═══ Entries provided ═══
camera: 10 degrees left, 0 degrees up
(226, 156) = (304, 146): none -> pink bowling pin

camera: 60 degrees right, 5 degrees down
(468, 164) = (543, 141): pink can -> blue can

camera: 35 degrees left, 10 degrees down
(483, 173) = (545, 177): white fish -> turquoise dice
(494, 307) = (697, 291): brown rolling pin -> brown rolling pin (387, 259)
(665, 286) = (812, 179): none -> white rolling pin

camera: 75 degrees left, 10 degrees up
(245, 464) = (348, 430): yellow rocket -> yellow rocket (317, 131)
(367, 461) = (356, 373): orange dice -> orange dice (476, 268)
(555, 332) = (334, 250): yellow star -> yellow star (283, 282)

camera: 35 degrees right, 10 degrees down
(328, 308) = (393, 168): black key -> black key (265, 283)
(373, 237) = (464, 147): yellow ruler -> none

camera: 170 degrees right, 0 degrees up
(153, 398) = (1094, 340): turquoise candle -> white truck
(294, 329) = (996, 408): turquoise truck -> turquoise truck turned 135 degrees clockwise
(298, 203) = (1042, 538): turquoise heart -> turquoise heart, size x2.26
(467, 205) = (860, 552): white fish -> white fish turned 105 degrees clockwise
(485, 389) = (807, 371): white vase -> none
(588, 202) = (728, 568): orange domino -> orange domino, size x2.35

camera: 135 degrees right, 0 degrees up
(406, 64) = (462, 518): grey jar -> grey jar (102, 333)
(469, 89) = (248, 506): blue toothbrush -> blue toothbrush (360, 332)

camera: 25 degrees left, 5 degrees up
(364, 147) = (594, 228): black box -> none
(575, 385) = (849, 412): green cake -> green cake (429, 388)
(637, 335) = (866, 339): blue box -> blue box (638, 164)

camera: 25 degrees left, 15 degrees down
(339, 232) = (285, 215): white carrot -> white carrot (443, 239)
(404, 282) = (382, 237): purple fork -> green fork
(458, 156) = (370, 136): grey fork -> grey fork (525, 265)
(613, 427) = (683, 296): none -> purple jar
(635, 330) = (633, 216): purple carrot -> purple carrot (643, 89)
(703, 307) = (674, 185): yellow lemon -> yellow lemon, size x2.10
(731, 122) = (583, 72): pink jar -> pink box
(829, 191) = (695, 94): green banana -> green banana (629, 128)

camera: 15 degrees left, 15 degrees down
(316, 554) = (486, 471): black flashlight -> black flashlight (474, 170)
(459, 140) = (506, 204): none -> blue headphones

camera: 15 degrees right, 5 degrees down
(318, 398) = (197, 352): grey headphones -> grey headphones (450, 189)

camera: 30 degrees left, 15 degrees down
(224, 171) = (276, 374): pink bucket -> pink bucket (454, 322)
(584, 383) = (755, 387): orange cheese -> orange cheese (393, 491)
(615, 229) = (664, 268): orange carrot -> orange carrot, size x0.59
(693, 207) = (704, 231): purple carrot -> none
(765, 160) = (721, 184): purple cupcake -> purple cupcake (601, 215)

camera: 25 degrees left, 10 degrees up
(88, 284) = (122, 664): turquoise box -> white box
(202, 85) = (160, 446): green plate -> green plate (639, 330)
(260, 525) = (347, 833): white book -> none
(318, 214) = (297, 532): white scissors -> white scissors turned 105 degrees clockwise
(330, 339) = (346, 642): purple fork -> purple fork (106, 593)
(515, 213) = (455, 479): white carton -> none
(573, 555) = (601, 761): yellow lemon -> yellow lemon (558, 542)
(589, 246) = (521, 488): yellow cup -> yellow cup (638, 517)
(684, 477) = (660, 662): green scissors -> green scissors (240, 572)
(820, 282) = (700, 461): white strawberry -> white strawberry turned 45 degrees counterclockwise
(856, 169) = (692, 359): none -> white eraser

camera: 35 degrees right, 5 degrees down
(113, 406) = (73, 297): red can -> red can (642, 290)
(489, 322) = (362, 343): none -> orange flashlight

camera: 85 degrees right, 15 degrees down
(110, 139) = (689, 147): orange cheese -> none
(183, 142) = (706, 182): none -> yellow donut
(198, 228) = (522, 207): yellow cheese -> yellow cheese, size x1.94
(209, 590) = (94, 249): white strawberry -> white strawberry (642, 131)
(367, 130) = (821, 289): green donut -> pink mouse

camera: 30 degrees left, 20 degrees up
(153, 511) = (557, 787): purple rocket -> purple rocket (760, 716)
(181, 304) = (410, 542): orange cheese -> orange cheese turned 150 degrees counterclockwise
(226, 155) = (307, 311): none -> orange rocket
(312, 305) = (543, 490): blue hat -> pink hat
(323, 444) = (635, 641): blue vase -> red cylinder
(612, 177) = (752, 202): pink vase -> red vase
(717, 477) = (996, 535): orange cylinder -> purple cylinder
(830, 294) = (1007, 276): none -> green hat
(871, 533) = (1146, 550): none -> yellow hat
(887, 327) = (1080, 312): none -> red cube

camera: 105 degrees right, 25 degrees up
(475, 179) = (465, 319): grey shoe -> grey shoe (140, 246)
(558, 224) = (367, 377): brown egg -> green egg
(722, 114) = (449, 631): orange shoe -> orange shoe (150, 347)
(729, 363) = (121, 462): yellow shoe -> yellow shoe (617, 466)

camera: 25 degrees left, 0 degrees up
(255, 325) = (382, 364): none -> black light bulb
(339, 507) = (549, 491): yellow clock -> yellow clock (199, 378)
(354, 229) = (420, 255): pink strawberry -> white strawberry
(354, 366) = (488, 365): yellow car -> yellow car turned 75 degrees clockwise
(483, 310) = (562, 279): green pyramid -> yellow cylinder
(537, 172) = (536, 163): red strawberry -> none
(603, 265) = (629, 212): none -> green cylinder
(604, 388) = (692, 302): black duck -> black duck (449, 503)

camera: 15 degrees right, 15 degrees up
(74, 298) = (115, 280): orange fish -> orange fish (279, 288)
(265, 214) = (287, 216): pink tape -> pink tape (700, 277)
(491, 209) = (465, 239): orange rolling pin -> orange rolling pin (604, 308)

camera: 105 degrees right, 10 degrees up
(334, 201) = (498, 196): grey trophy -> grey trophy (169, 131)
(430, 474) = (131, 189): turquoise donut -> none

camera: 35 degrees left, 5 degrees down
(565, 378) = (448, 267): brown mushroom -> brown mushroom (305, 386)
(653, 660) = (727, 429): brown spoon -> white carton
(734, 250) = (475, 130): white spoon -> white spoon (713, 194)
═══
Brief:
Copy all the records above precisely.

Response to this task:
camera: 10 degrees left, 0 degrees up
(226, 156) = (304, 146): none -> pink bowling pin

camera: 60 degrees right, 5 degrees down
(468, 164) = (543, 141): pink can -> blue can

camera: 35 degrees left, 10 degrees down
(483, 173) = (545, 177): white fish -> turquoise dice
(494, 307) = (697, 291): brown rolling pin -> brown rolling pin (387, 259)
(665, 286) = (812, 179): none -> white rolling pin

camera: 75 degrees left, 10 degrees up
(245, 464) = (348, 430): yellow rocket -> yellow rocket (317, 131)
(367, 461) = (356, 373): orange dice -> orange dice (476, 268)
(555, 332) = (334, 250): yellow star -> yellow star (283, 282)

camera: 35 degrees right, 10 degrees down
(328, 308) = (393, 168): black key -> black key (265, 283)
(373, 237) = (464, 147): yellow ruler -> none

camera: 170 degrees right, 0 degrees up
(153, 398) = (1094, 340): turquoise candle -> white truck
(294, 329) = (996, 408): turquoise truck -> turquoise truck turned 135 degrees clockwise
(298, 203) = (1042, 538): turquoise heart -> turquoise heart, size x2.26
(467, 205) = (860, 552): white fish -> white fish turned 105 degrees clockwise
(485, 389) = (807, 371): white vase -> none
(588, 202) = (728, 568): orange domino -> orange domino, size x2.35

camera: 135 degrees right, 0 degrees up
(406, 64) = (462, 518): grey jar -> grey jar (102, 333)
(469, 89) = (248, 506): blue toothbrush -> blue toothbrush (360, 332)

camera: 25 degrees left, 5 degrees up
(364, 147) = (594, 228): black box -> none
(575, 385) = (849, 412): green cake -> green cake (429, 388)
(637, 335) = (866, 339): blue box -> blue box (638, 164)

camera: 25 degrees left, 15 degrees down
(339, 232) = (285, 215): white carrot -> white carrot (443, 239)
(404, 282) = (382, 237): purple fork -> green fork
(458, 156) = (370, 136): grey fork -> grey fork (525, 265)
(613, 427) = (683, 296): none -> purple jar
(635, 330) = (633, 216): purple carrot -> purple carrot (643, 89)
(703, 307) = (674, 185): yellow lemon -> yellow lemon, size x2.10
(731, 122) = (583, 72): pink jar -> pink box
(829, 191) = (695, 94): green banana -> green banana (629, 128)

camera: 15 degrees left, 15 degrees down
(316, 554) = (486, 471): black flashlight -> black flashlight (474, 170)
(459, 140) = (506, 204): none -> blue headphones

camera: 15 degrees right, 5 degrees down
(318, 398) = (197, 352): grey headphones -> grey headphones (450, 189)

camera: 30 degrees left, 15 degrees down
(224, 171) = (276, 374): pink bucket -> pink bucket (454, 322)
(584, 383) = (755, 387): orange cheese -> orange cheese (393, 491)
(615, 229) = (664, 268): orange carrot -> orange carrot, size x0.59
(693, 207) = (704, 231): purple carrot -> none
(765, 160) = (721, 184): purple cupcake -> purple cupcake (601, 215)

camera: 25 degrees left, 10 degrees up
(88, 284) = (122, 664): turquoise box -> white box
(202, 85) = (160, 446): green plate -> green plate (639, 330)
(260, 525) = (347, 833): white book -> none
(318, 214) = (297, 532): white scissors -> white scissors turned 105 degrees clockwise
(330, 339) = (346, 642): purple fork -> purple fork (106, 593)
(515, 213) = (455, 479): white carton -> none
(573, 555) = (601, 761): yellow lemon -> yellow lemon (558, 542)
(589, 246) = (521, 488): yellow cup -> yellow cup (638, 517)
(684, 477) = (660, 662): green scissors -> green scissors (240, 572)
(820, 282) = (700, 461): white strawberry -> white strawberry turned 45 degrees counterclockwise
(856, 169) = (692, 359): none -> white eraser

camera: 35 degrees right, 5 degrees down
(113, 406) = (73, 297): red can -> red can (642, 290)
(489, 322) = (362, 343): none -> orange flashlight

camera: 85 degrees right, 15 degrees down
(110, 139) = (689, 147): orange cheese -> none
(183, 142) = (706, 182): none -> yellow donut
(198, 228) = (522, 207): yellow cheese -> yellow cheese, size x1.94
(209, 590) = (94, 249): white strawberry -> white strawberry (642, 131)
(367, 130) = (821, 289): green donut -> pink mouse

camera: 30 degrees left, 20 degrees up
(153, 511) = (557, 787): purple rocket -> purple rocket (760, 716)
(181, 304) = (410, 542): orange cheese -> orange cheese turned 150 degrees counterclockwise
(226, 155) = (307, 311): none -> orange rocket
(312, 305) = (543, 490): blue hat -> pink hat
(323, 444) = (635, 641): blue vase -> red cylinder
(612, 177) = (752, 202): pink vase -> red vase
(717, 477) = (996, 535): orange cylinder -> purple cylinder
(830, 294) = (1007, 276): none -> green hat
(871, 533) = (1146, 550): none -> yellow hat
(887, 327) = (1080, 312): none -> red cube

camera: 105 degrees right, 25 degrees up
(475, 179) = (465, 319): grey shoe -> grey shoe (140, 246)
(558, 224) = (367, 377): brown egg -> green egg
(722, 114) = (449, 631): orange shoe -> orange shoe (150, 347)
(729, 363) = (121, 462): yellow shoe -> yellow shoe (617, 466)

camera: 25 degrees left, 0 degrees up
(255, 325) = (382, 364): none -> black light bulb
(339, 507) = (549, 491): yellow clock -> yellow clock (199, 378)
(354, 229) = (420, 255): pink strawberry -> white strawberry
(354, 366) = (488, 365): yellow car -> yellow car turned 75 degrees clockwise
(483, 310) = (562, 279): green pyramid -> yellow cylinder
(537, 172) = (536, 163): red strawberry -> none
(603, 265) = (629, 212): none -> green cylinder
(604, 388) = (692, 302): black duck -> black duck (449, 503)

camera: 15 degrees right, 15 degrees up
(74, 298) = (115, 280): orange fish -> orange fish (279, 288)
(265, 214) = (287, 216): pink tape -> pink tape (700, 277)
(491, 209) = (465, 239): orange rolling pin -> orange rolling pin (604, 308)

camera: 105 degrees right, 10 degrees up
(334, 201) = (498, 196): grey trophy -> grey trophy (169, 131)
(430, 474) = (131, 189): turquoise donut -> none

camera: 35 degrees left, 5 degrees down
(565, 378) = (448, 267): brown mushroom -> brown mushroom (305, 386)
(653, 660) = (727, 429): brown spoon -> white carton
(734, 250) = (475, 130): white spoon -> white spoon (713, 194)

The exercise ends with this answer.